• _Set problem_: Every line that holds "blood" should be shown.

______________________________

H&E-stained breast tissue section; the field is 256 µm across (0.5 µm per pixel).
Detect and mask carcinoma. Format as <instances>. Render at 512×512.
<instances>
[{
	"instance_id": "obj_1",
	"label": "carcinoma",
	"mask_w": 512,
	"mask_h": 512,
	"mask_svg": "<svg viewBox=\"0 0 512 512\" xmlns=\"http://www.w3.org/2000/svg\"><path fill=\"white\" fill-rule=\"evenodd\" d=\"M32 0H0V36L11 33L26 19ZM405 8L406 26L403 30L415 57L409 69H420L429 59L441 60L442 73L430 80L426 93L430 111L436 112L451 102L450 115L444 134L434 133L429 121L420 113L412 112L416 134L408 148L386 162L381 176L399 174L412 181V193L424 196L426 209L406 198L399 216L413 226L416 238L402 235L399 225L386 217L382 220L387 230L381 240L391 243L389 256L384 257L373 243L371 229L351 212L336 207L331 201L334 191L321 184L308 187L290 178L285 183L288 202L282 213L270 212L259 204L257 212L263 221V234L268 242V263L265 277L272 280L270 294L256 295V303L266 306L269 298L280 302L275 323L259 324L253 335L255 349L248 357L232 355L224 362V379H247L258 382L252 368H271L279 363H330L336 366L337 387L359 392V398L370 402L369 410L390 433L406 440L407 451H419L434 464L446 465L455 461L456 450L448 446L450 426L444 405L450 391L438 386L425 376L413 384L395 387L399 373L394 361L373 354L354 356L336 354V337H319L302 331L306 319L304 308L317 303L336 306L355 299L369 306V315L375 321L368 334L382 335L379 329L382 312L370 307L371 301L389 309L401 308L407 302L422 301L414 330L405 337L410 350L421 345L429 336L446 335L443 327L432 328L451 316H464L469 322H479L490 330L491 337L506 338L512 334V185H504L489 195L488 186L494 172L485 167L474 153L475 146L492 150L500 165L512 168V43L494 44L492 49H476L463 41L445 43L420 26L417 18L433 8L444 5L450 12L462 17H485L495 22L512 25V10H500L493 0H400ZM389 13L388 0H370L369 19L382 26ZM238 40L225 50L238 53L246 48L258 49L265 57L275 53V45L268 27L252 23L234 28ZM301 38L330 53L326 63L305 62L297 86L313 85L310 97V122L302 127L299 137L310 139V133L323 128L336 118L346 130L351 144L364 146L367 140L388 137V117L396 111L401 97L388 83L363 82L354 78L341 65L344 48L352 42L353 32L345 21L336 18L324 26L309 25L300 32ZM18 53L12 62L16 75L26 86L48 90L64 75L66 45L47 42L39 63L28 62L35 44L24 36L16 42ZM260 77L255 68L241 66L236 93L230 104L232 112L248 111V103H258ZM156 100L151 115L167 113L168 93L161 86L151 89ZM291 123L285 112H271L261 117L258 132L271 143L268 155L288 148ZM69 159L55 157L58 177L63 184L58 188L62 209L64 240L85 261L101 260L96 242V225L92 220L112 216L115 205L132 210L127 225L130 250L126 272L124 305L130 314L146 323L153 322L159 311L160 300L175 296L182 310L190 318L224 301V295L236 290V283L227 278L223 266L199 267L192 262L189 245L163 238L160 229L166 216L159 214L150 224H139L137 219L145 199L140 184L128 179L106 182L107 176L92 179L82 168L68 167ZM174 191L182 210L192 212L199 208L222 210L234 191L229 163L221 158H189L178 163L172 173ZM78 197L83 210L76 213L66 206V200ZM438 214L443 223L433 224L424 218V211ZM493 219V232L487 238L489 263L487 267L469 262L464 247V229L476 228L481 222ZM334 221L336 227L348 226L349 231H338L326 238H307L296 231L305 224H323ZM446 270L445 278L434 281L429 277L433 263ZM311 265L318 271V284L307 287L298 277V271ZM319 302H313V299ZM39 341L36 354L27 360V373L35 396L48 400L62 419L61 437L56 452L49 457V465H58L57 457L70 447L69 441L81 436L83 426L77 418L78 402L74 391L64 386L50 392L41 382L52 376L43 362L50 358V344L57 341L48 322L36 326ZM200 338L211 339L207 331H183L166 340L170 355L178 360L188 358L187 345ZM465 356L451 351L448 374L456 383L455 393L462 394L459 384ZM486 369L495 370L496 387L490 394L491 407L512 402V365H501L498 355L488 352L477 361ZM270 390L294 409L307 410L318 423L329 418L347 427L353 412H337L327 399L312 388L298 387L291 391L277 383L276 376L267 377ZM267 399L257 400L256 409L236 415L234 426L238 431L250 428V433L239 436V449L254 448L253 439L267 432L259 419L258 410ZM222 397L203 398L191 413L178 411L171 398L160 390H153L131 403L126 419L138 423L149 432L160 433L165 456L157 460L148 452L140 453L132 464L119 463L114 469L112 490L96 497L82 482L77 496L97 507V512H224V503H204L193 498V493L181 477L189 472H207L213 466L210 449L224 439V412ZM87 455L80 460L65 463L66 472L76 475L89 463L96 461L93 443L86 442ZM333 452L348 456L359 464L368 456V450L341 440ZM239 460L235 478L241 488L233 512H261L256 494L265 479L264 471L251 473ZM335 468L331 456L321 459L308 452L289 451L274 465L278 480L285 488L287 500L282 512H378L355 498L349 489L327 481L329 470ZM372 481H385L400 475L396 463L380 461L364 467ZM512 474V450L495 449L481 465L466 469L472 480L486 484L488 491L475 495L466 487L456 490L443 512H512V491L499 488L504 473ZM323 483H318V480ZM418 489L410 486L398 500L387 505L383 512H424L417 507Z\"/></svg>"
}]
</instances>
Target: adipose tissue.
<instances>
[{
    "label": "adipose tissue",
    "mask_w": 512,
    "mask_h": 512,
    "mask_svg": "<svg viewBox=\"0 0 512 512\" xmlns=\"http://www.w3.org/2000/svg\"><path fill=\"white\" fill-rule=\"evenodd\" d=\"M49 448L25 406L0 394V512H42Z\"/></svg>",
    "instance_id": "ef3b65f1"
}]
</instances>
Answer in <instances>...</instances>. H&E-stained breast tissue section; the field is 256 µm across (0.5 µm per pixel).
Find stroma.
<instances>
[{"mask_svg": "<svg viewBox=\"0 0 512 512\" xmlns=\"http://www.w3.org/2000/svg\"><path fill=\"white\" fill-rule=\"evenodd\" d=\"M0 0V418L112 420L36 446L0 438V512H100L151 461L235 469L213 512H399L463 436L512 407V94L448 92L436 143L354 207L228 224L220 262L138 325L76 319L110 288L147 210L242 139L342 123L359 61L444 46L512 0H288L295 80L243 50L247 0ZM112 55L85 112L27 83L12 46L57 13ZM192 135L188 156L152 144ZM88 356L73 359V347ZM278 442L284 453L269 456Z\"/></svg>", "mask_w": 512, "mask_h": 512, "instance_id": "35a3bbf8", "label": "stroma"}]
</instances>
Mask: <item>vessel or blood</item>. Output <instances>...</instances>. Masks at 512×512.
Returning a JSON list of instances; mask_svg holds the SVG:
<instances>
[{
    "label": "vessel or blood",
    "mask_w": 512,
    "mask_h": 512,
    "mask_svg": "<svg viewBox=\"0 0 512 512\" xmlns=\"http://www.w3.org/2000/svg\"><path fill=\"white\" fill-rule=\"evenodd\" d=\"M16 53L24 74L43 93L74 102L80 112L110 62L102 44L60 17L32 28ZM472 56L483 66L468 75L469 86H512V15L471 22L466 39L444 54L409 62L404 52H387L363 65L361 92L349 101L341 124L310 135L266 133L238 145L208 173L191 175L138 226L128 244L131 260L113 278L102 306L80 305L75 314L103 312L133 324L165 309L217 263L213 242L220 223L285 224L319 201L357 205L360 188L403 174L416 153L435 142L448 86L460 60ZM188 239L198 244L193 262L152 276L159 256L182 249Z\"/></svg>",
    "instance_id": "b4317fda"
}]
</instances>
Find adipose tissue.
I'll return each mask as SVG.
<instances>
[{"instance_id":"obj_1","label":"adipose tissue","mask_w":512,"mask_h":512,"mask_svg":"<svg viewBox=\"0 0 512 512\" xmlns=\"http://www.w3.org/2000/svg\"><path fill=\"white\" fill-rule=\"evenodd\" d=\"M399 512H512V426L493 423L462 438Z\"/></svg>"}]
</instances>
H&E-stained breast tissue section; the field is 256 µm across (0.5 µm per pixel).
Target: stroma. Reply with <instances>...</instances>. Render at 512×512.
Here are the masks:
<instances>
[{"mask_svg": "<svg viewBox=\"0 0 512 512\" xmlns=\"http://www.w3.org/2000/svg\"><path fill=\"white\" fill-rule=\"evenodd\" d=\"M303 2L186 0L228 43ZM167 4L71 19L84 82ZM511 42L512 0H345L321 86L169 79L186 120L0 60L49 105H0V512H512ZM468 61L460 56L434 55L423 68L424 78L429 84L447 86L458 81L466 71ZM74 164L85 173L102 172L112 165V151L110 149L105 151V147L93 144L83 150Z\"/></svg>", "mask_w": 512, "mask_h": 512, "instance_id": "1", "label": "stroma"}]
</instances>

______________________________

• _Written response_:
Mask: <item>vessel or blood</item>. Output <instances>...</instances>. Masks at 512×512.
    "label": "vessel or blood",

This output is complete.